• [Task item]: In the listing below, locate the line with "cyan rectangle: moved 6 px right, 6 px down" and the line with "red square: moved", then output both and everything between them exactly, minus any pictures.

• [Input for this task]:
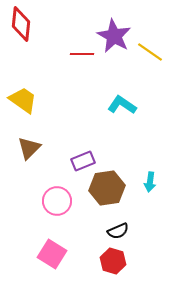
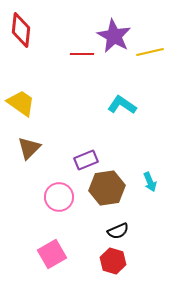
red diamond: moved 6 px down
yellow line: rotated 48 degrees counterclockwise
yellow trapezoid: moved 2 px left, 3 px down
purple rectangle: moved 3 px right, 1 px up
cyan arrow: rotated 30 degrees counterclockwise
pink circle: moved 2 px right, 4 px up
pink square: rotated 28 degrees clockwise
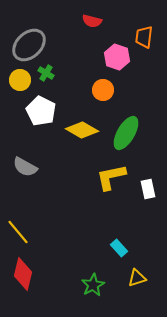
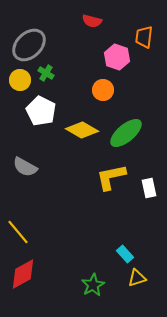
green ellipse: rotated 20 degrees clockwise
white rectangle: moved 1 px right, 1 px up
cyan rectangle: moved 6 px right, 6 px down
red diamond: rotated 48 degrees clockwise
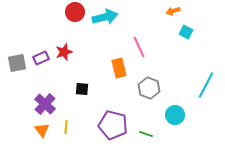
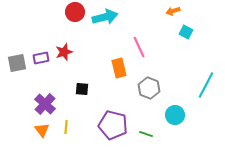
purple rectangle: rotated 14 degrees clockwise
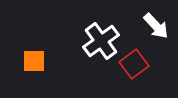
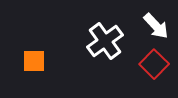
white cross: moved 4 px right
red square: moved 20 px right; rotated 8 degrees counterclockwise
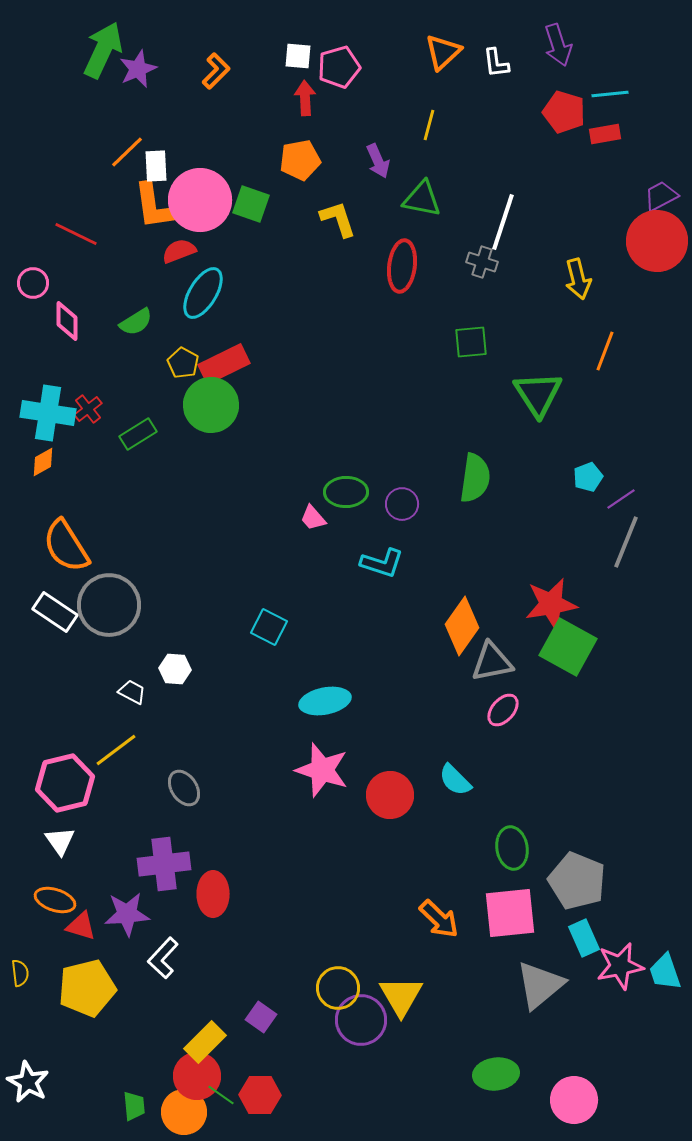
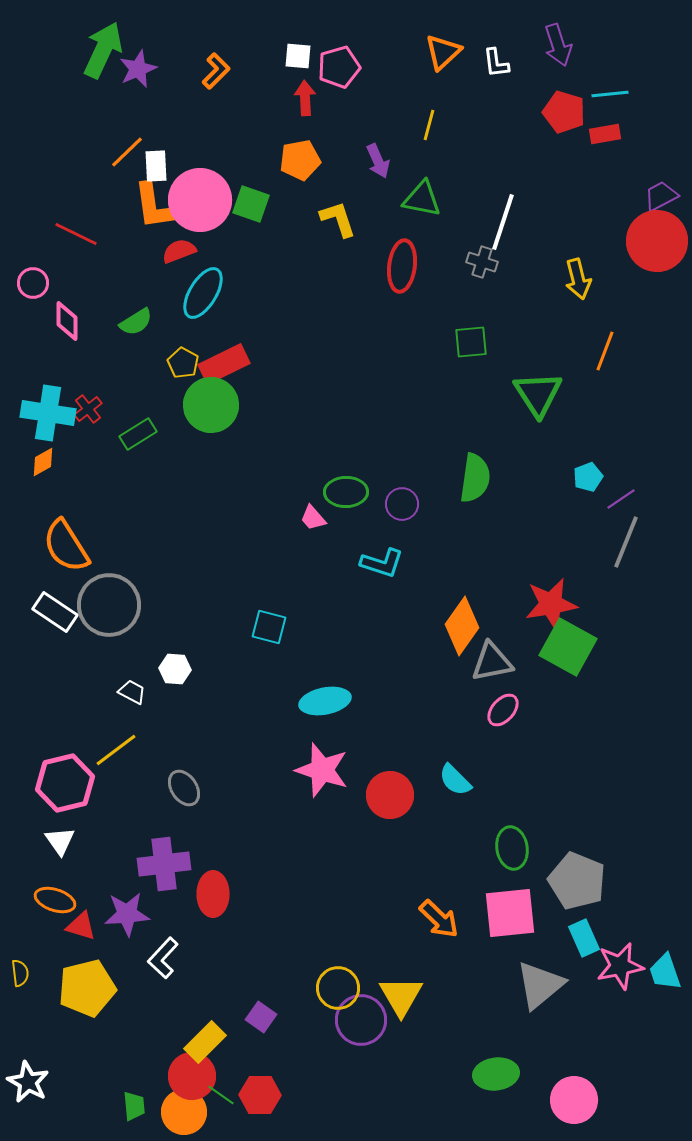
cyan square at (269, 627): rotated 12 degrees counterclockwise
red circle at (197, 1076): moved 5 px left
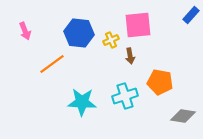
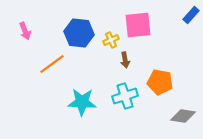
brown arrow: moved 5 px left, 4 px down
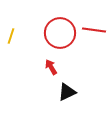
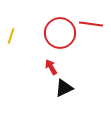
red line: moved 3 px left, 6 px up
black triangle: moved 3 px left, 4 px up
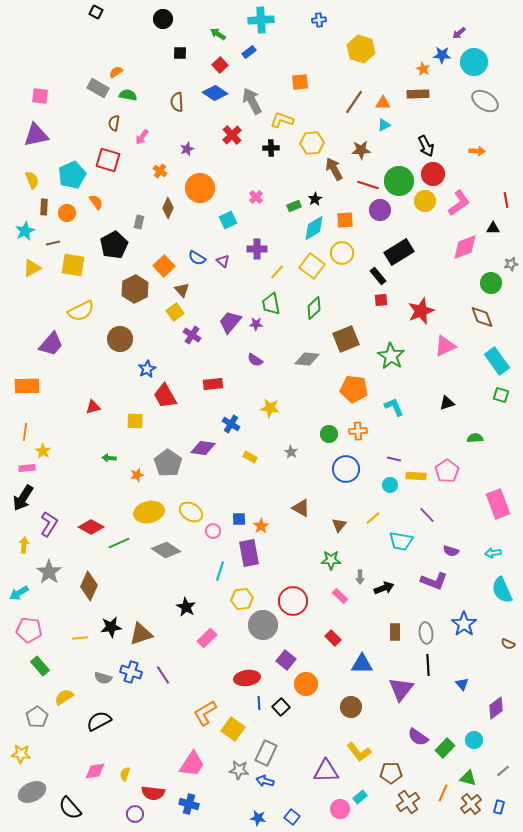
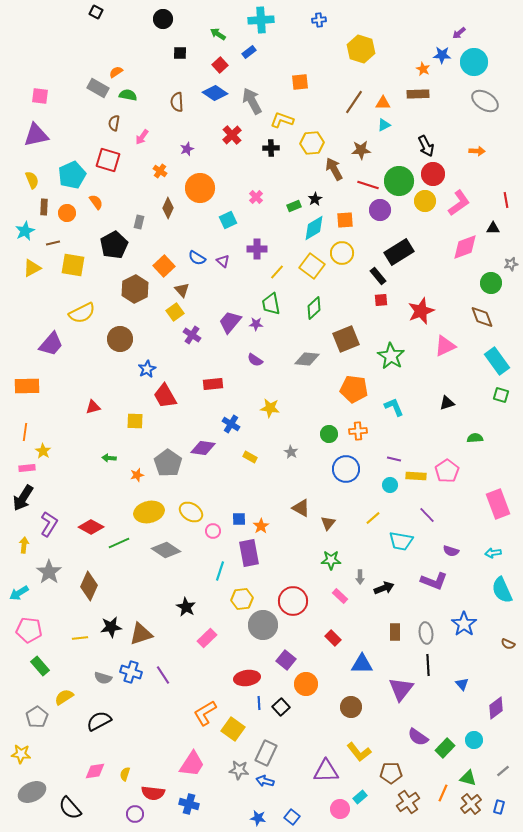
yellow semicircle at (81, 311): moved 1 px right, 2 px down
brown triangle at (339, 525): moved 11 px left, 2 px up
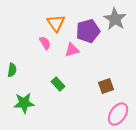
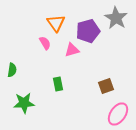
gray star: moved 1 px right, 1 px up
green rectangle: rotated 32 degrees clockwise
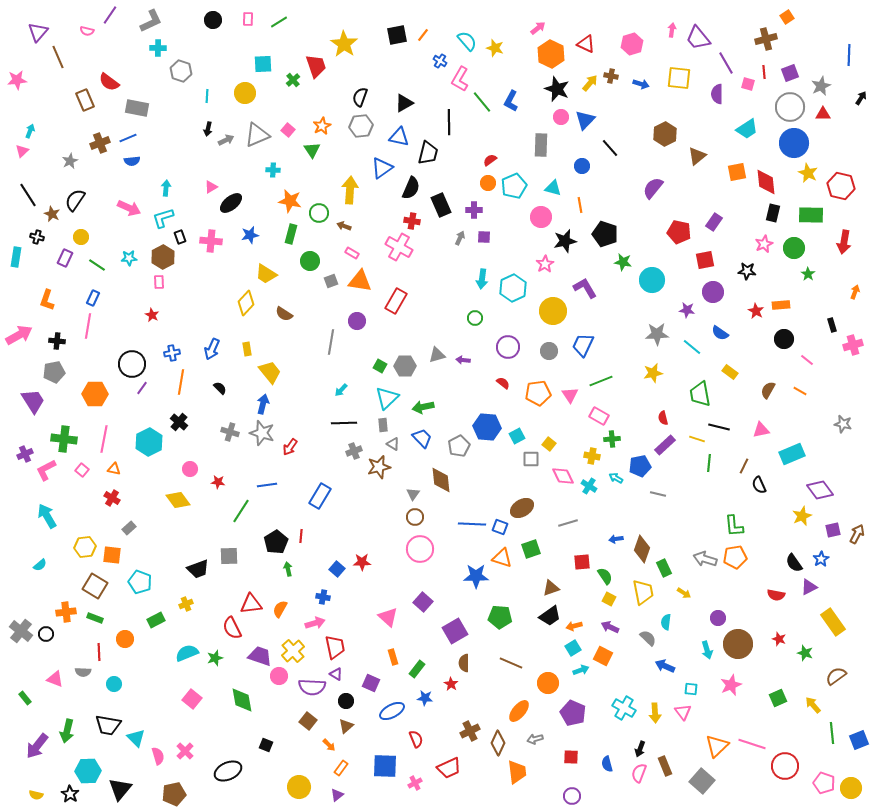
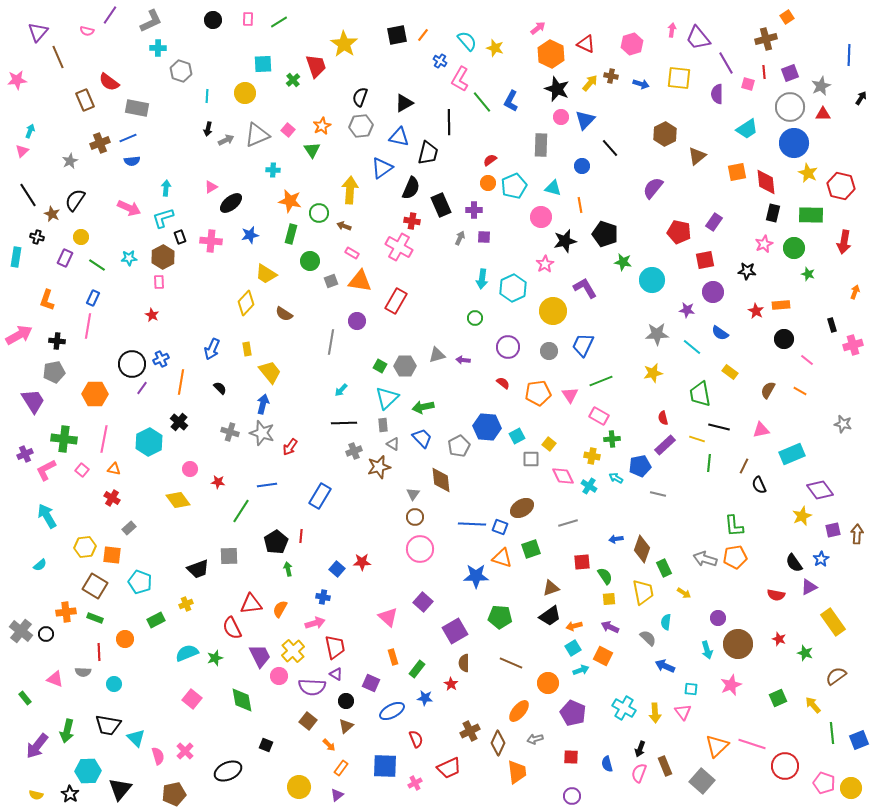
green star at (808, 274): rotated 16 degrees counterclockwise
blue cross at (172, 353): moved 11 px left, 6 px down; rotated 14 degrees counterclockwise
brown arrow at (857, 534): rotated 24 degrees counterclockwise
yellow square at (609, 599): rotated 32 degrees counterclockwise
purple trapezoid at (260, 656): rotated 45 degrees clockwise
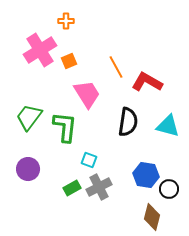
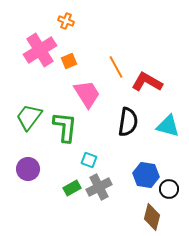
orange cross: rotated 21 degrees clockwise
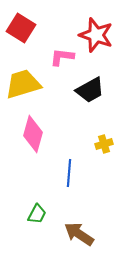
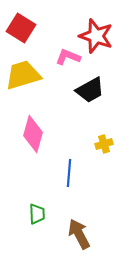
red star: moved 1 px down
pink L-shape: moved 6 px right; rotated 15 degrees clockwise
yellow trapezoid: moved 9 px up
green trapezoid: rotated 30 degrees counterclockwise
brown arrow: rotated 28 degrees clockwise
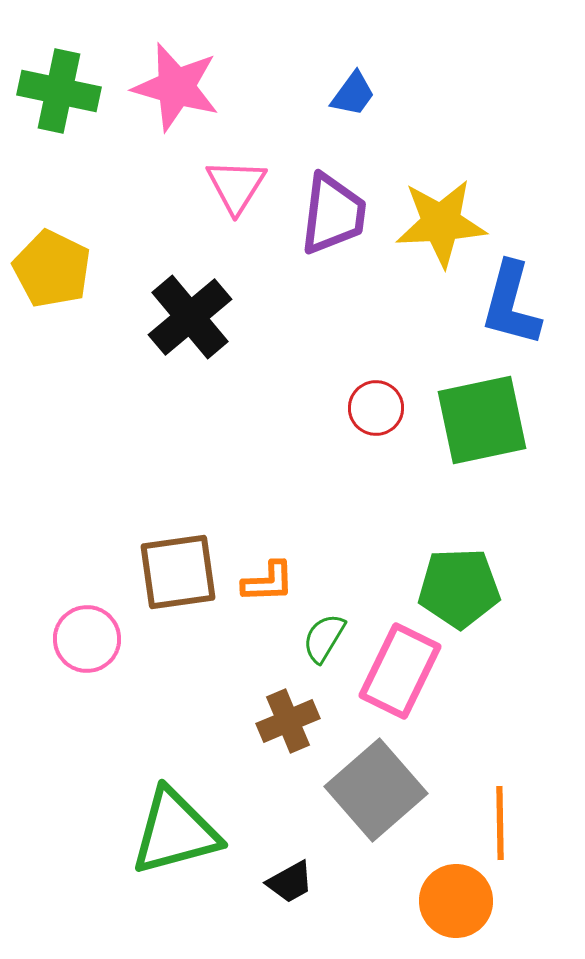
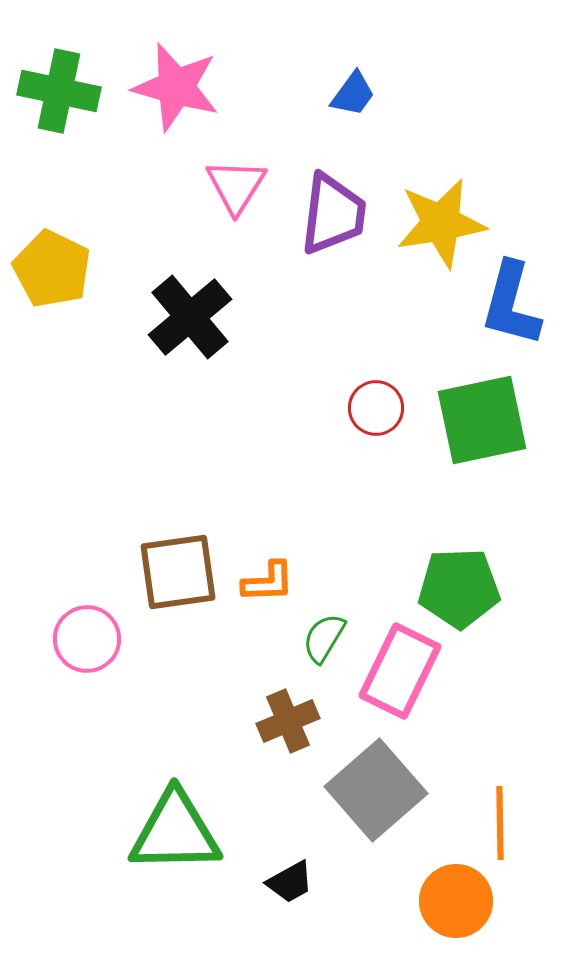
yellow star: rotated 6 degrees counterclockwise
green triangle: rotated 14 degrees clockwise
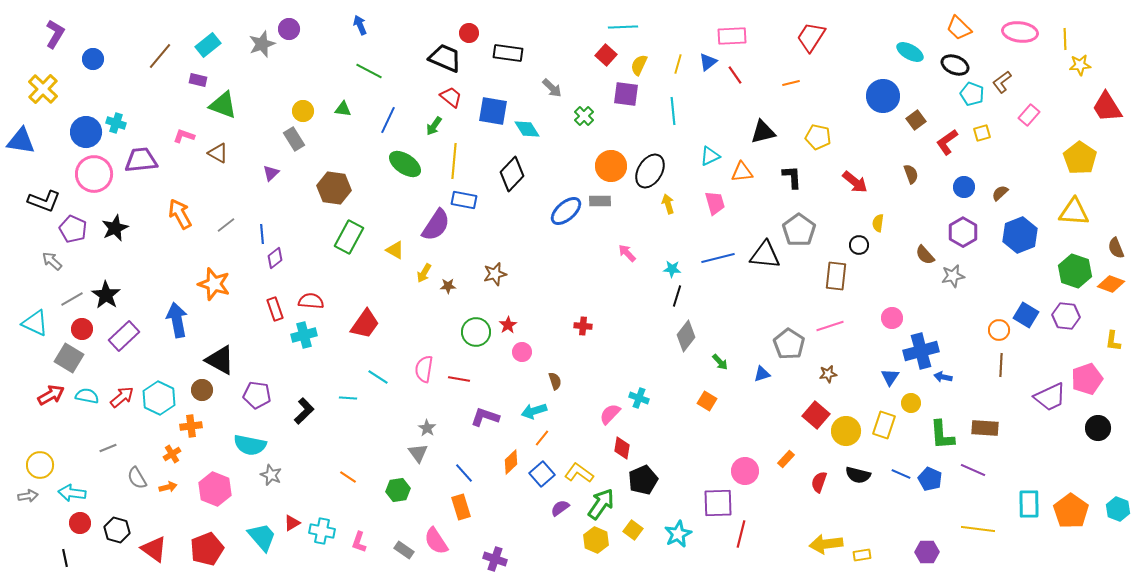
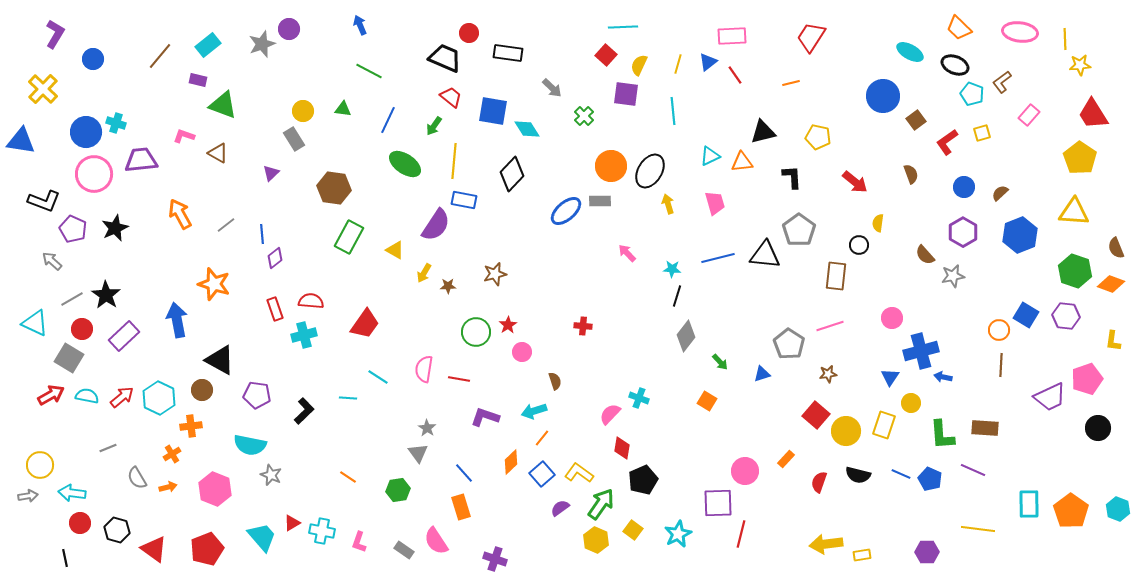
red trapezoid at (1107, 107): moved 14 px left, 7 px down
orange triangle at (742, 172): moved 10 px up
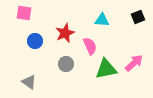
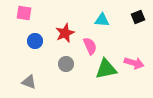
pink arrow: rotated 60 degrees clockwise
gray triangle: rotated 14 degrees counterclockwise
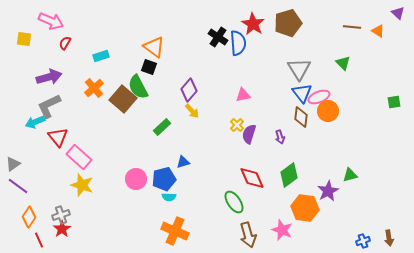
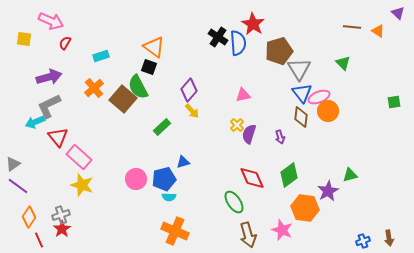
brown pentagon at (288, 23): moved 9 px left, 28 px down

• [Written solution]:
cyan rectangle: moved 6 px right, 6 px down
red diamond: rotated 48 degrees clockwise
purple rectangle: rotated 14 degrees clockwise
white cross: moved 4 px right
red square: moved 20 px right; rotated 8 degrees counterclockwise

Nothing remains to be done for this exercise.